JOB ITEM. Could you write out the records below exactly as they appear, leaving out any pictures?

★ ★ ★ ★

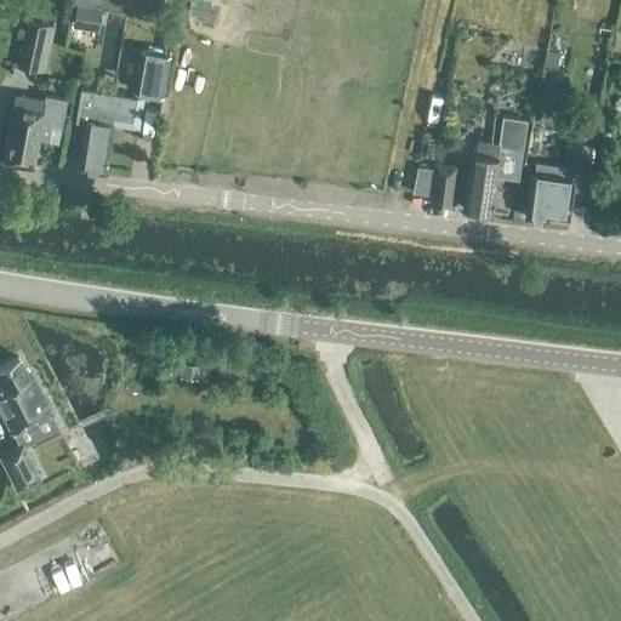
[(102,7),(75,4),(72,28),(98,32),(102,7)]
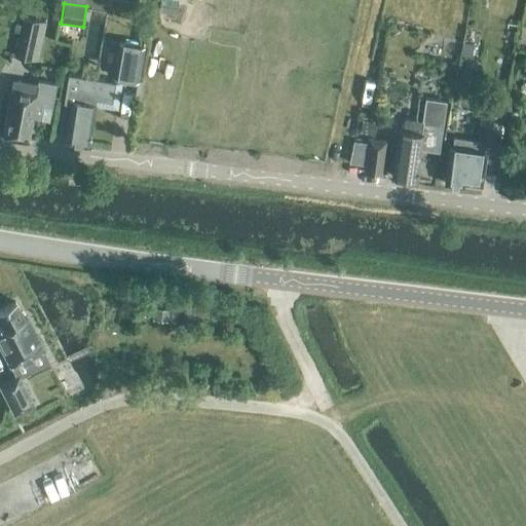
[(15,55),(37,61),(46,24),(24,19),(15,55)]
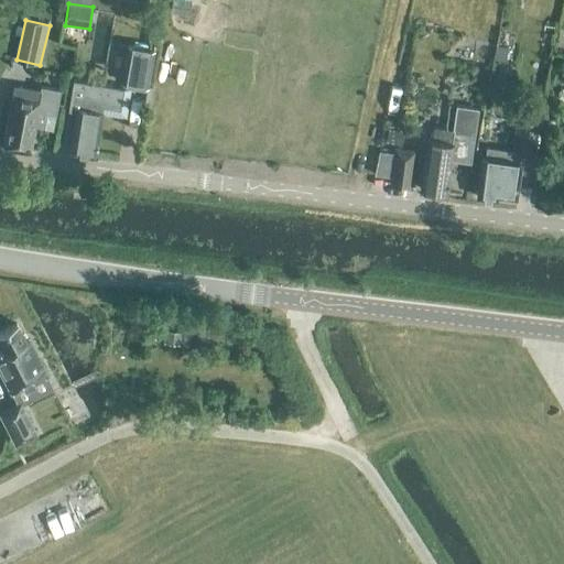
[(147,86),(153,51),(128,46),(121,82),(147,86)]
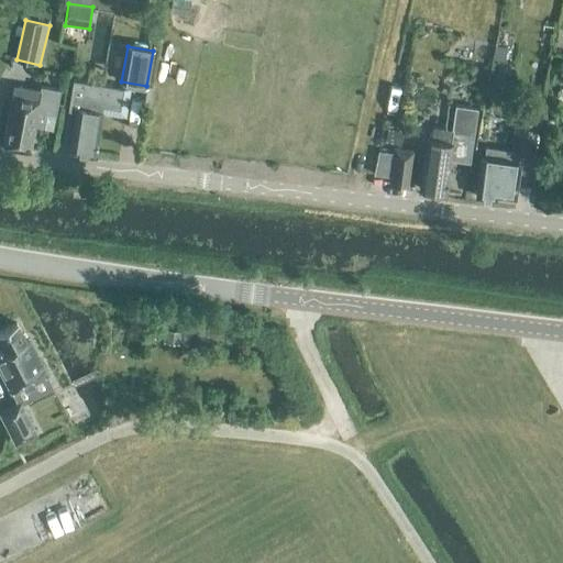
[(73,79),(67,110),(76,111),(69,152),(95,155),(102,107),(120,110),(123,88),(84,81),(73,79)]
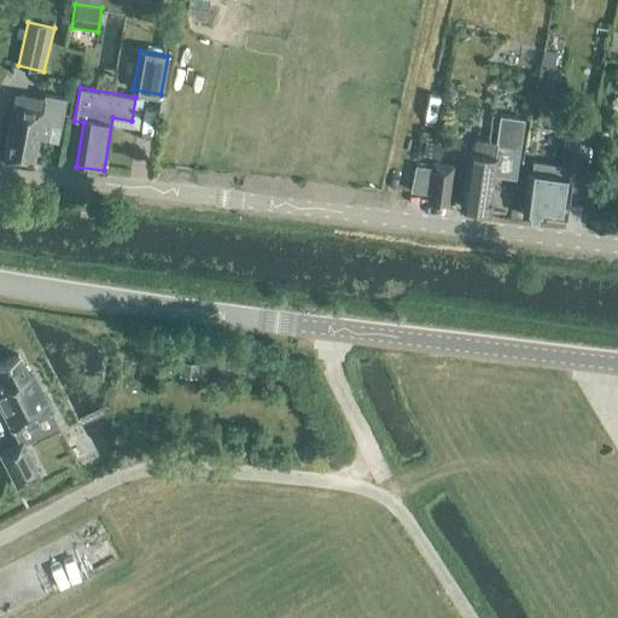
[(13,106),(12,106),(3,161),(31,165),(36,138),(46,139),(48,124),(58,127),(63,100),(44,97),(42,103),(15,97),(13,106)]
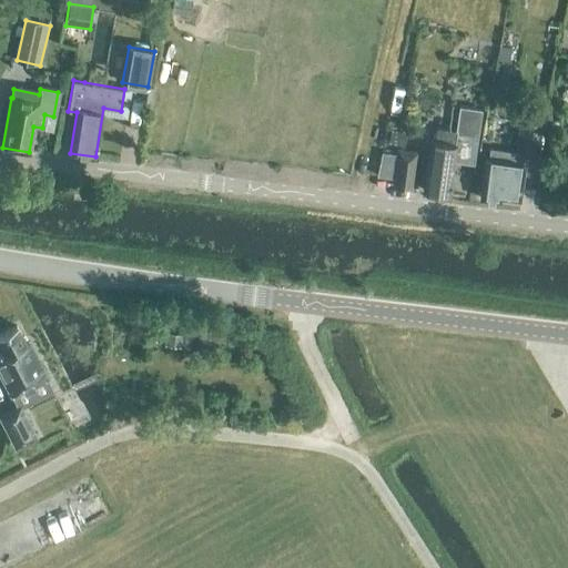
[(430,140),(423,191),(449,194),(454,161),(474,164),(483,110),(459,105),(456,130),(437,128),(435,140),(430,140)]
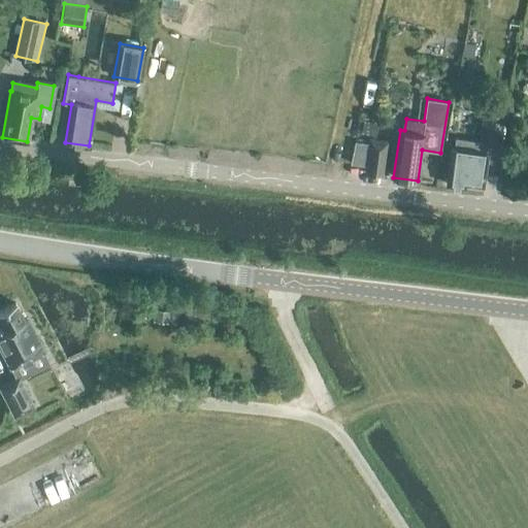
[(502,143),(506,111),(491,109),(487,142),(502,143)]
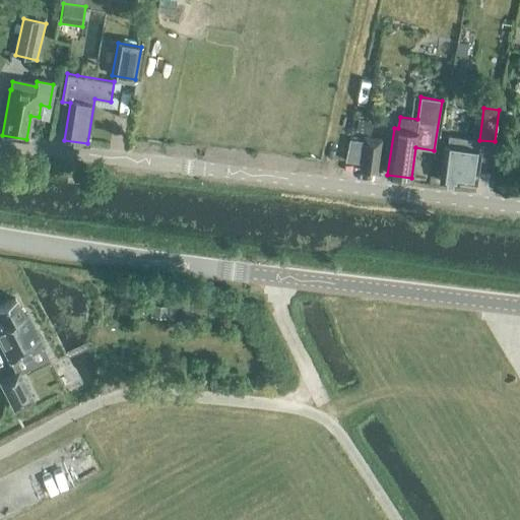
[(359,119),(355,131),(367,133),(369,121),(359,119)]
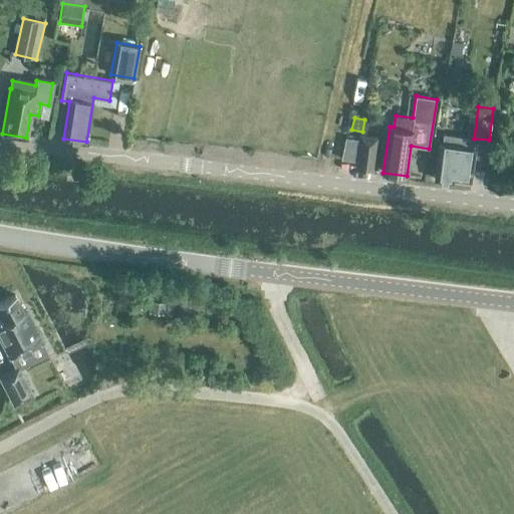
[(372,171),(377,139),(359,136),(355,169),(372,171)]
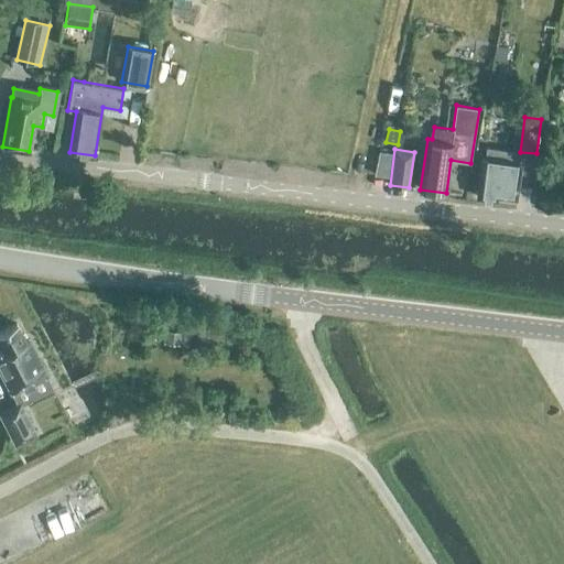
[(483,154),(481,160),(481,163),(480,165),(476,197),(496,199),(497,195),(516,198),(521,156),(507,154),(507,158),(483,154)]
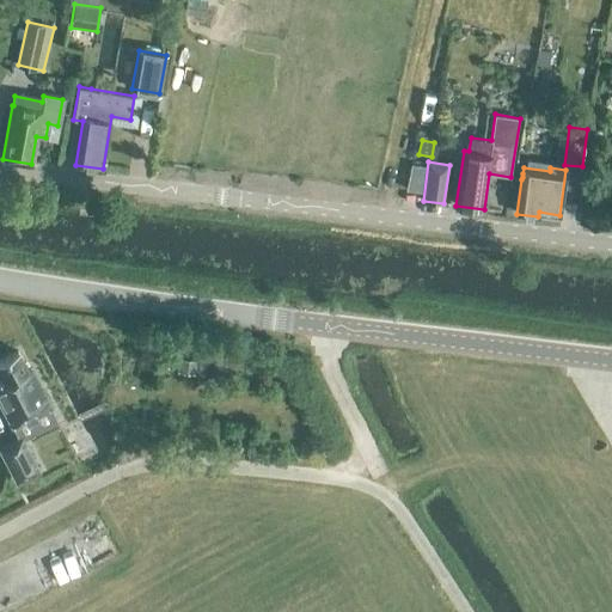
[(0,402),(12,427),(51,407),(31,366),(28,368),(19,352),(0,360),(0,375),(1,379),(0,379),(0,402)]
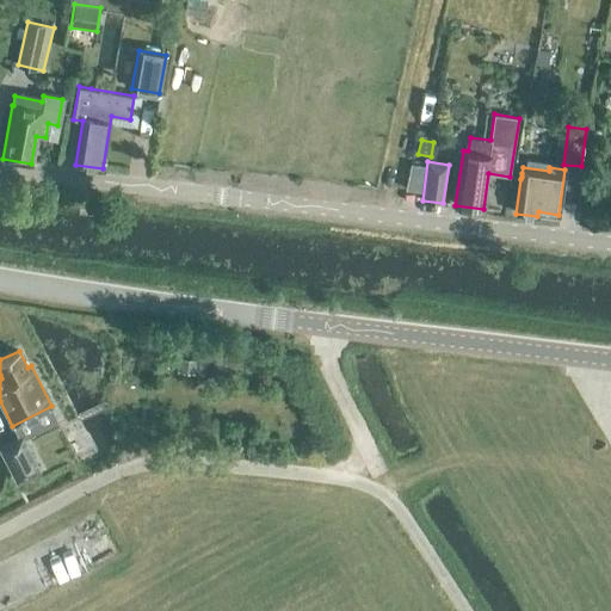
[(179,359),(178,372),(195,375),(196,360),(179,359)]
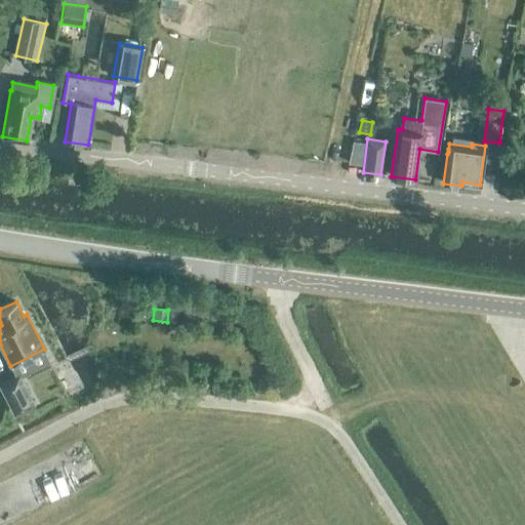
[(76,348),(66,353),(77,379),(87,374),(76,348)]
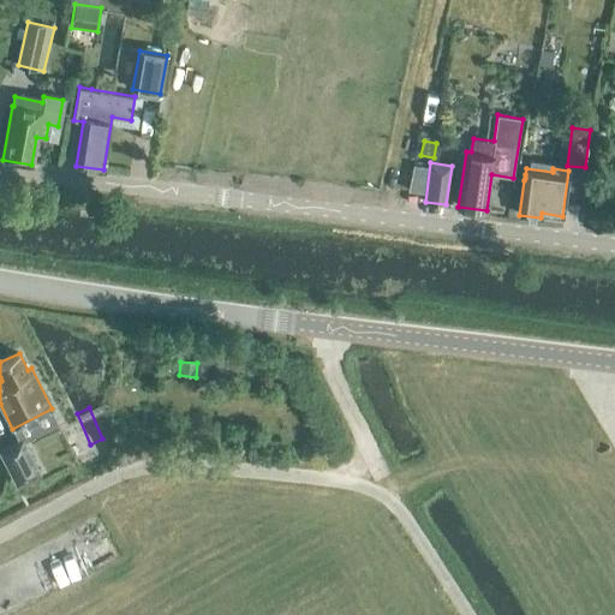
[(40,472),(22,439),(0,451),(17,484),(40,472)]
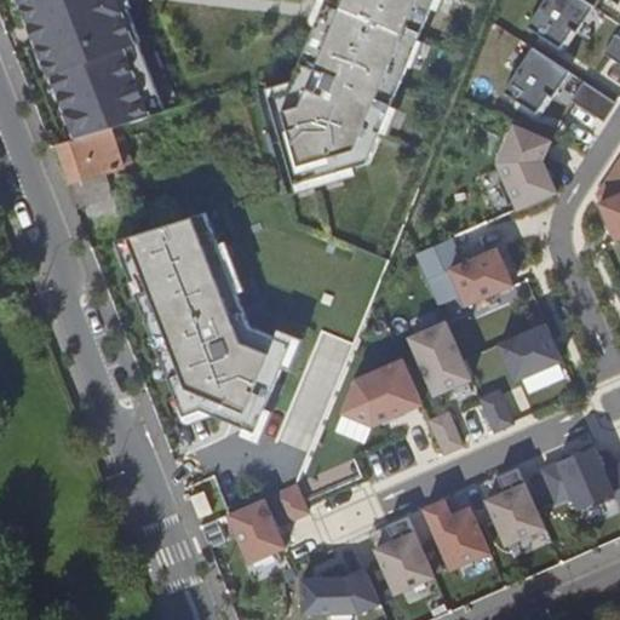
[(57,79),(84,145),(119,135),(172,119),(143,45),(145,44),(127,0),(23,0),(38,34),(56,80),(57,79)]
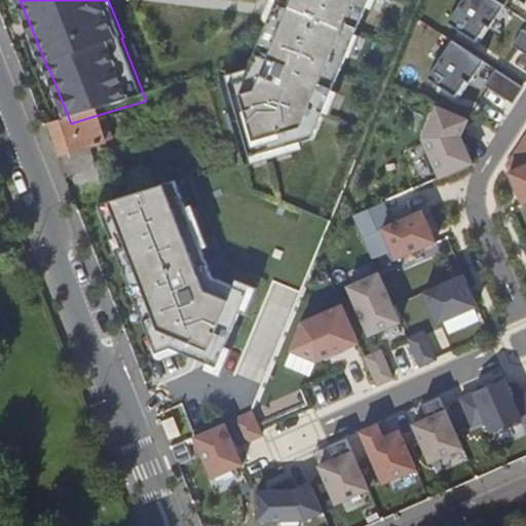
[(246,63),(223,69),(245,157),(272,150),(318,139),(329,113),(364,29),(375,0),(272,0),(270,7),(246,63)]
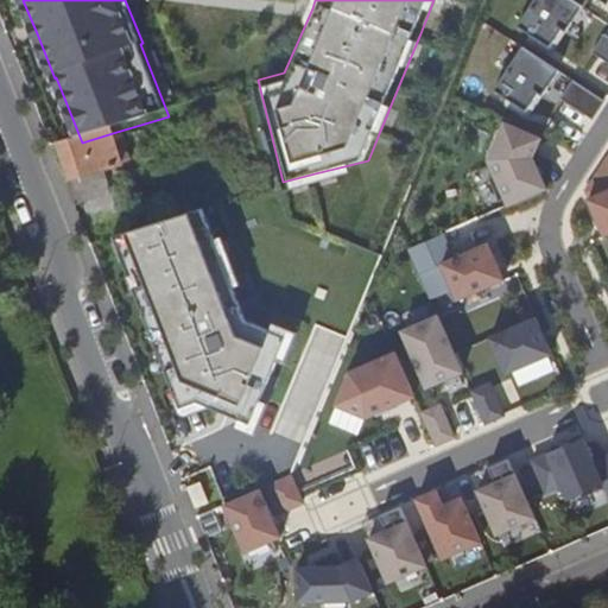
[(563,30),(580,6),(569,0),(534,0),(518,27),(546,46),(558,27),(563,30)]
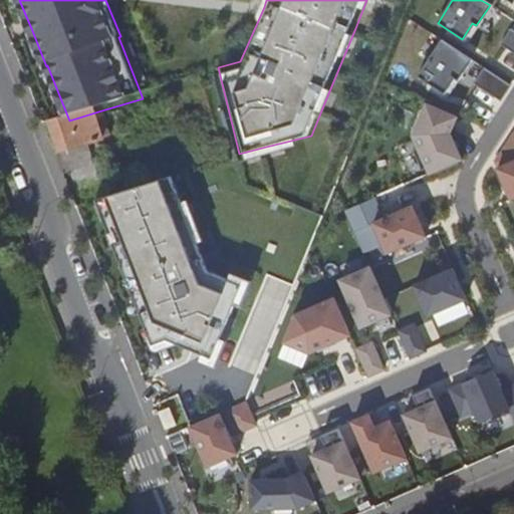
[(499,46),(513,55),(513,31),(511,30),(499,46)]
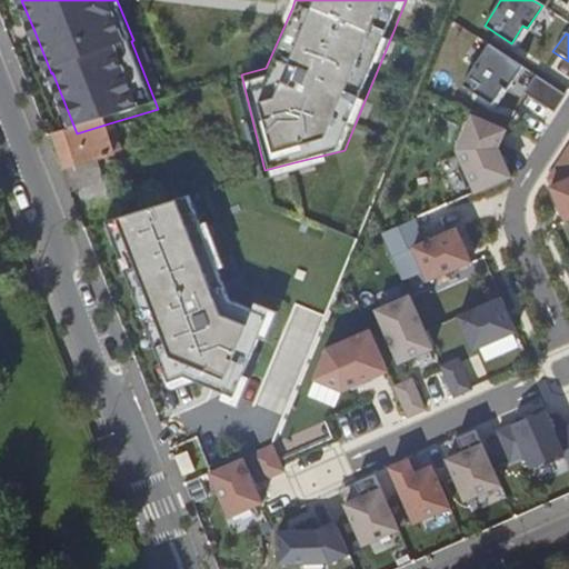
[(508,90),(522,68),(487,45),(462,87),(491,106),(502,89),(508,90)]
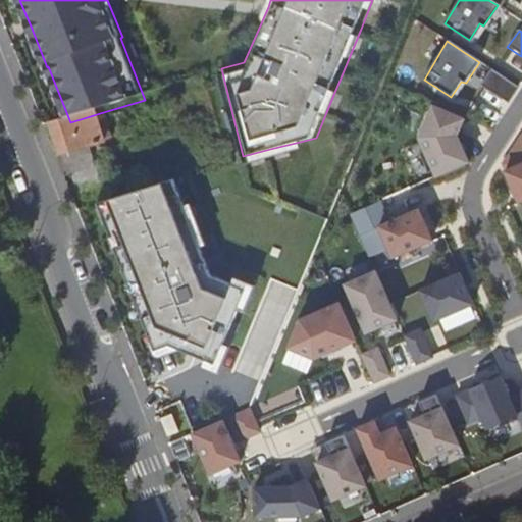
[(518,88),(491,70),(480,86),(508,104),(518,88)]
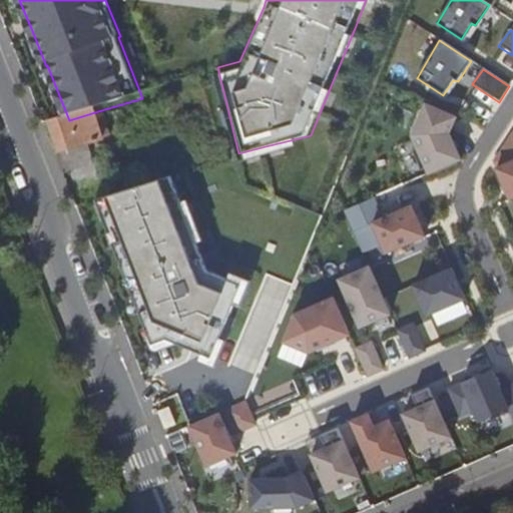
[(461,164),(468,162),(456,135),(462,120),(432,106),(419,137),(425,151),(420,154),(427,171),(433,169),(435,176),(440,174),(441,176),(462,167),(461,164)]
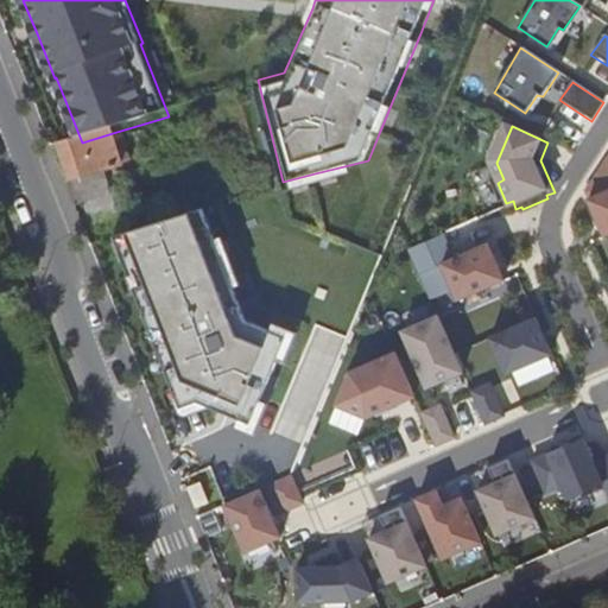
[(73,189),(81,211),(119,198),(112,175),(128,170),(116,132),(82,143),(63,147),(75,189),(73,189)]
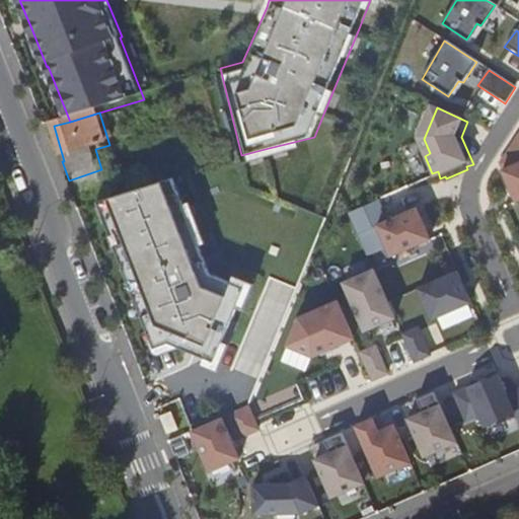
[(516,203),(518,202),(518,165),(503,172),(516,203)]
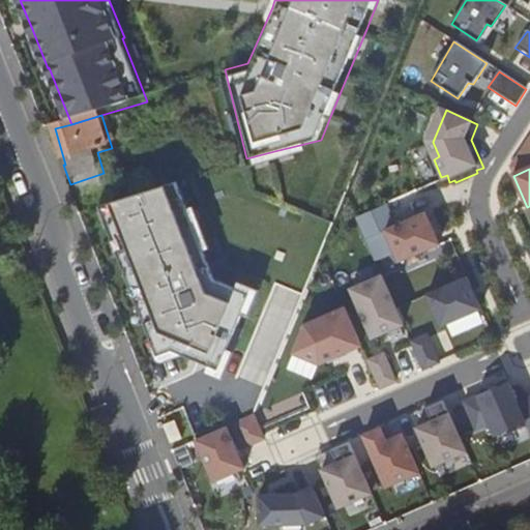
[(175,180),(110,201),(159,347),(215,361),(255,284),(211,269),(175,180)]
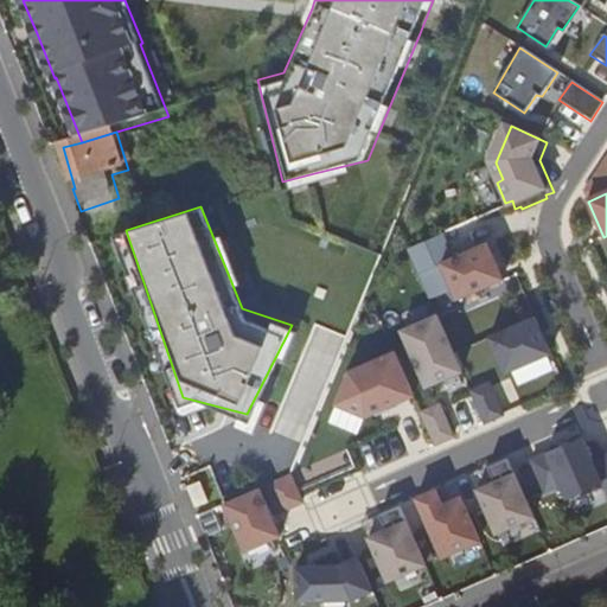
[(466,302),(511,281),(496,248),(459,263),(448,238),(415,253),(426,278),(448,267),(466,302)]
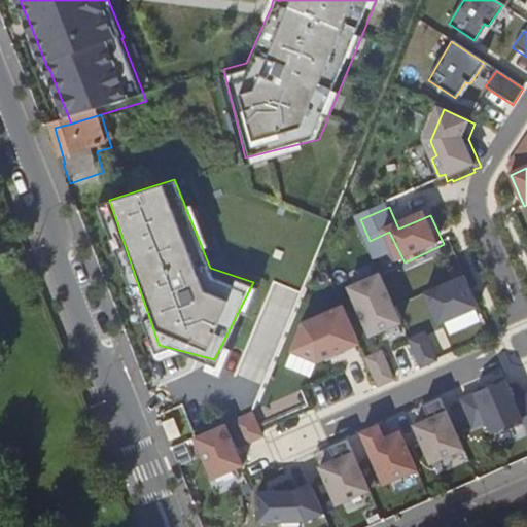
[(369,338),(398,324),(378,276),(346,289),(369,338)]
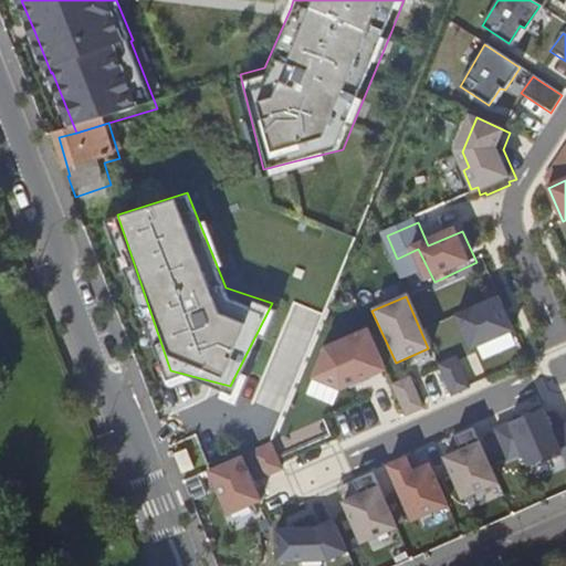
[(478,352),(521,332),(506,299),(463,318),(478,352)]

★ ★ ★ ★

ANSWER AREA.
[(102,7),(75,4),(72,28),(98,32),(102,7)]
[(15,55),(37,61),(46,24),(24,19),(15,55)]
[(147,86),(153,51),(128,46),(121,82),(147,86)]
[(73,79),(67,110),(76,111),(69,152),(95,155),(102,107),(120,110),(123,88),(84,81),(73,79)]
[(13,106),(12,106),(3,161),(31,165),(36,138),(46,139),(48,124),(58,127),(63,100),(44,97),(42,103),(15,97),(13,106)]
[(430,140),(423,191),(449,194),(454,161),(474,164),(483,110),(459,105),(456,130),(437,128),(435,140),(430,140)]
[(502,143),(506,111),(491,109),(487,142),(502,143)]
[(359,119),(355,131),(367,133),(369,121),(359,119)]
[(372,171),(377,139),(359,136),(355,169),(372,171)]
[(483,154),(481,160),(481,163),(480,165),(476,197),(496,199),(497,195),(516,198),(521,156),(507,154),(507,158),(483,154)]
[(0,402),(12,427),(51,407),(31,366),(28,368),(19,352),(0,360),(0,375),(1,379),(0,379),(0,402)]
[(179,359),(178,372),(195,375),(196,360),(179,359)]
[(76,348),(66,353),(77,379),(87,374),(76,348)]
[(40,472),(22,439),(0,451),(17,484),(40,472)]
[(57,79),(84,145),(119,135),(172,119),(143,45),(145,44),(127,0),(23,0),(38,34),(56,80),(57,79)]
[(246,63),(223,69),(245,157),(272,150),(318,139),(329,113),(364,29),(375,0),(272,0),(270,7),(246,63)]
[(563,30),(580,6),(569,0),(534,0),(518,27),(546,46),(558,27),(563,30)]
[(499,46),(513,55),(513,31),(511,30),(499,46)]
[(508,90),(522,68),(487,45),(462,87),(491,106),(502,89),(508,90)]
[(518,88),(491,70),(480,86),(508,104),(518,88)]
[(461,164),(468,162),(456,135),(462,120),(432,106),(419,137),(425,151),(420,154),(427,171),(433,169),(435,176),(440,174),(441,176),(462,167),(461,164)]
[(73,189),(81,211),(119,198),(112,175),(128,170),(116,132),(82,143),(63,147),(75,189),(73,189)]
[(516,203),(518,202),(518,165),(503,172),(516,203)]
[(175,180),(110,201),(159,347),(215,361),(255,284),(211,269),(175,180)]
[(466,302),(511,281),(496,248),(459,263),(448,238),(415,253),(426,278),(448,267),(466,302)]
[(369,338),(398,324),(378,276),(346,289),(369,338)]
[(478,352),(521,332),(506,299),(463,318),(478,352)]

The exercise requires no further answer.